* BRIEF *
Look through the entries below and return all lines including the word "GREEN".

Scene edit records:
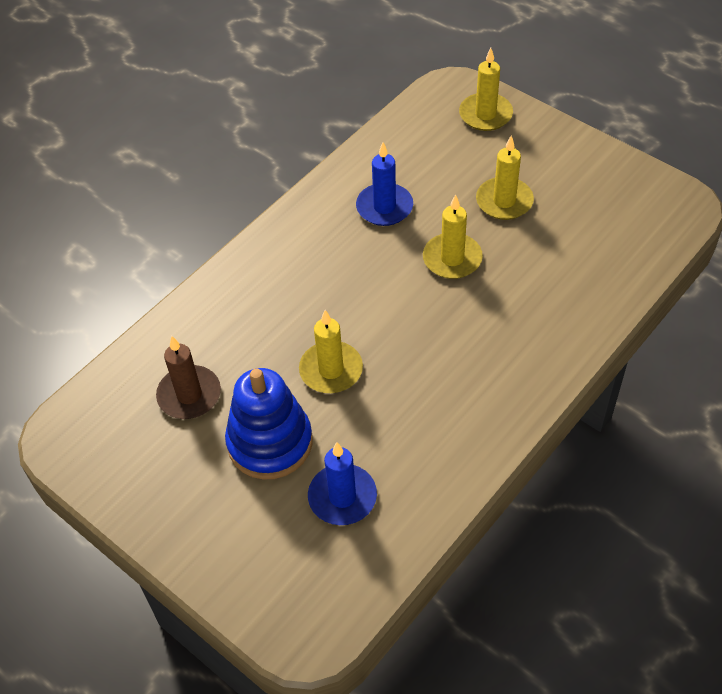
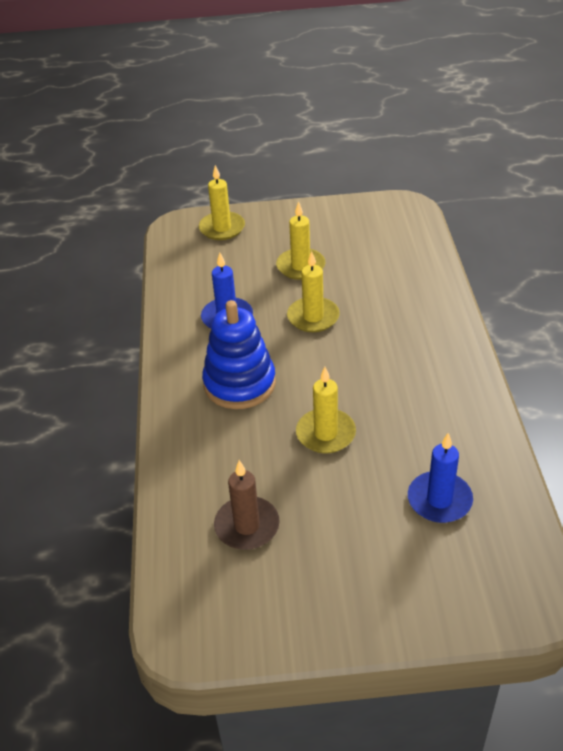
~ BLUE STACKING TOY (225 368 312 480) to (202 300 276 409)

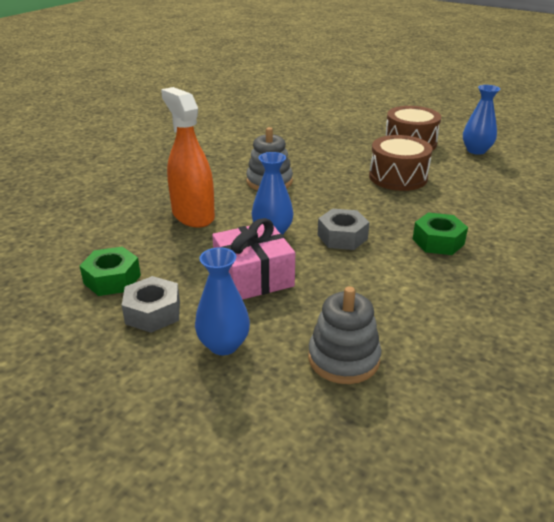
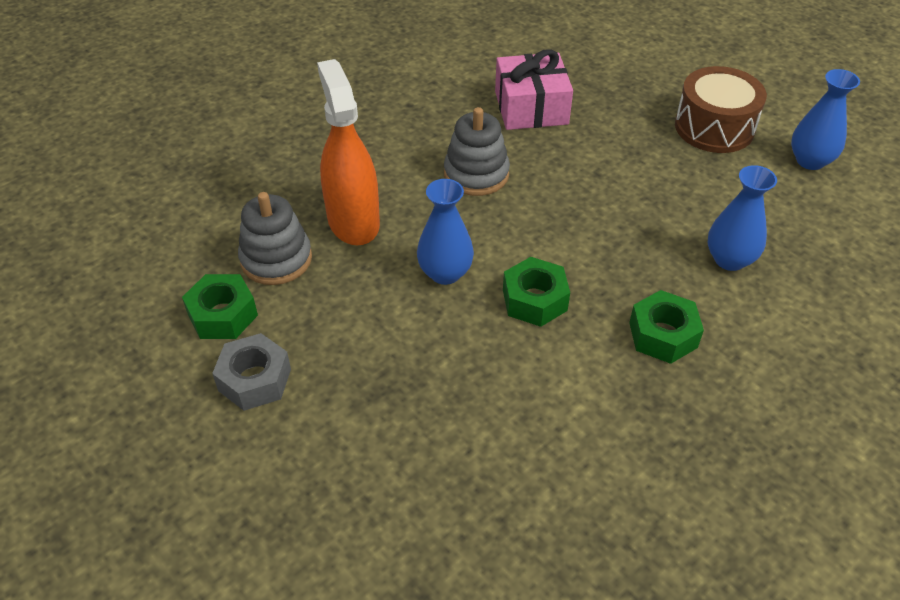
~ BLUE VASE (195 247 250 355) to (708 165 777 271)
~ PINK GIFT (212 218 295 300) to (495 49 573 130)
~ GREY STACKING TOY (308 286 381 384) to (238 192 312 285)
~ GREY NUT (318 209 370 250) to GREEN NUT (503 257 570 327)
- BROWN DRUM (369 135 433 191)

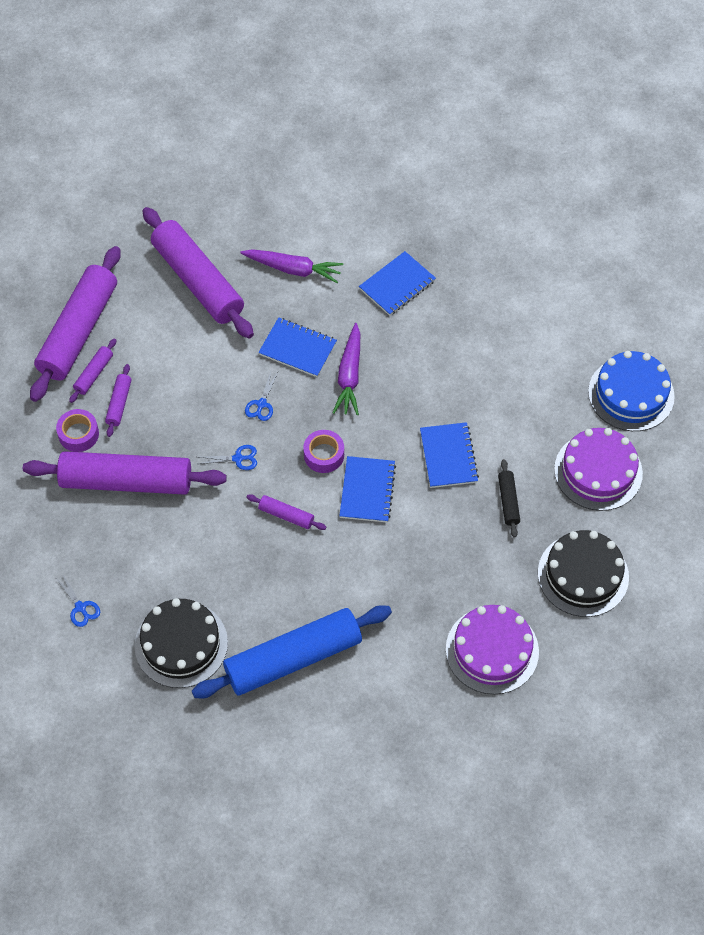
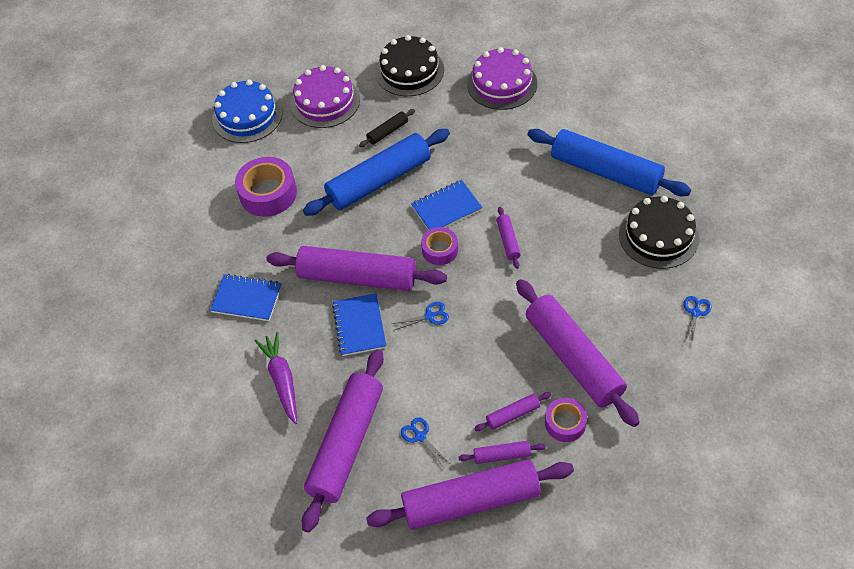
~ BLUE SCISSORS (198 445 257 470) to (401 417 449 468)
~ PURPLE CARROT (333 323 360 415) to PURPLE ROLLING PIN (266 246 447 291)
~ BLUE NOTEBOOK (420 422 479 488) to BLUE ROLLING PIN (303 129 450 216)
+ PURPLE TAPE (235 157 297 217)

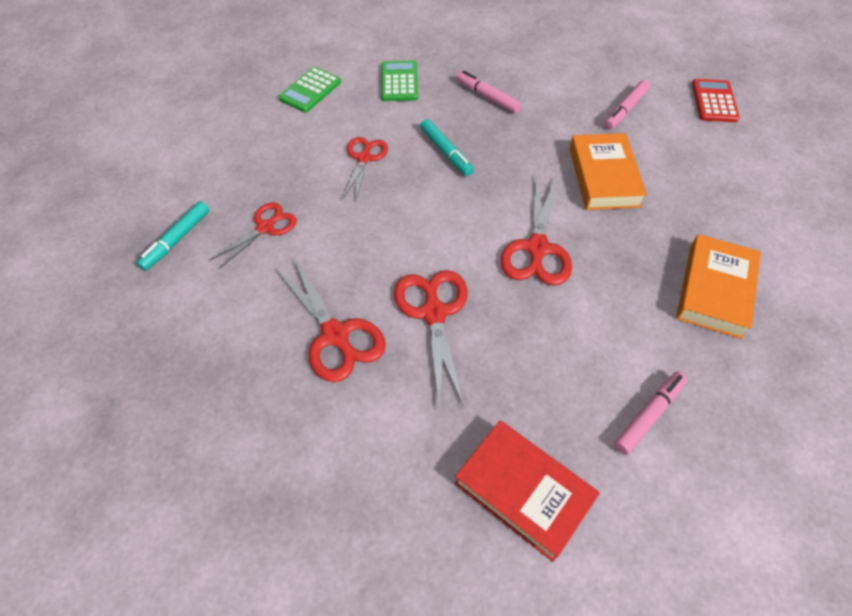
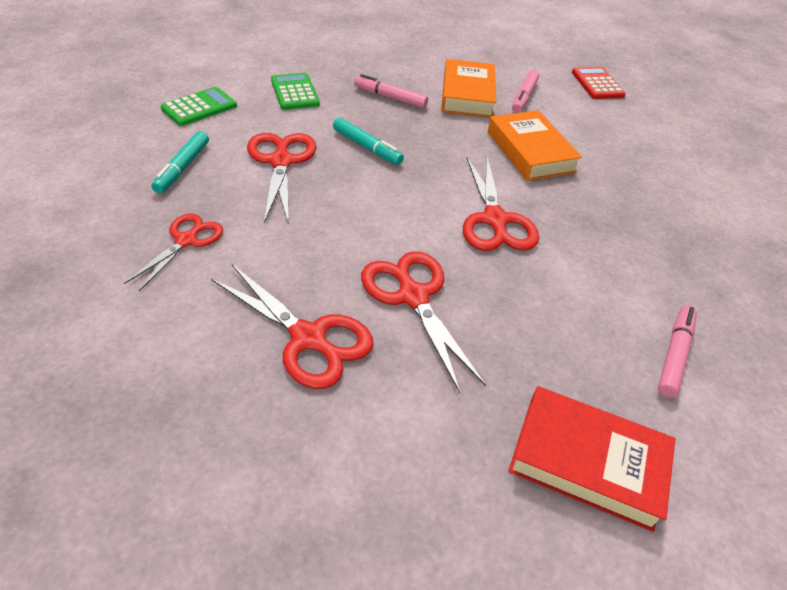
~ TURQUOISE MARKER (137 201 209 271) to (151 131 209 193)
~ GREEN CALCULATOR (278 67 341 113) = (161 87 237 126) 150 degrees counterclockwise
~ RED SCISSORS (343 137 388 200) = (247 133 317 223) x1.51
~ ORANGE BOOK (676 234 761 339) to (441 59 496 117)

* TASK OUTPUT *
~ GREY NUT (318 209 370 250) to GREEN NUT (503 257 570 327)
~ GREEN CALCULATOR (278 67 341 113) = (161 87 237 126) 150 degrees counterclockwise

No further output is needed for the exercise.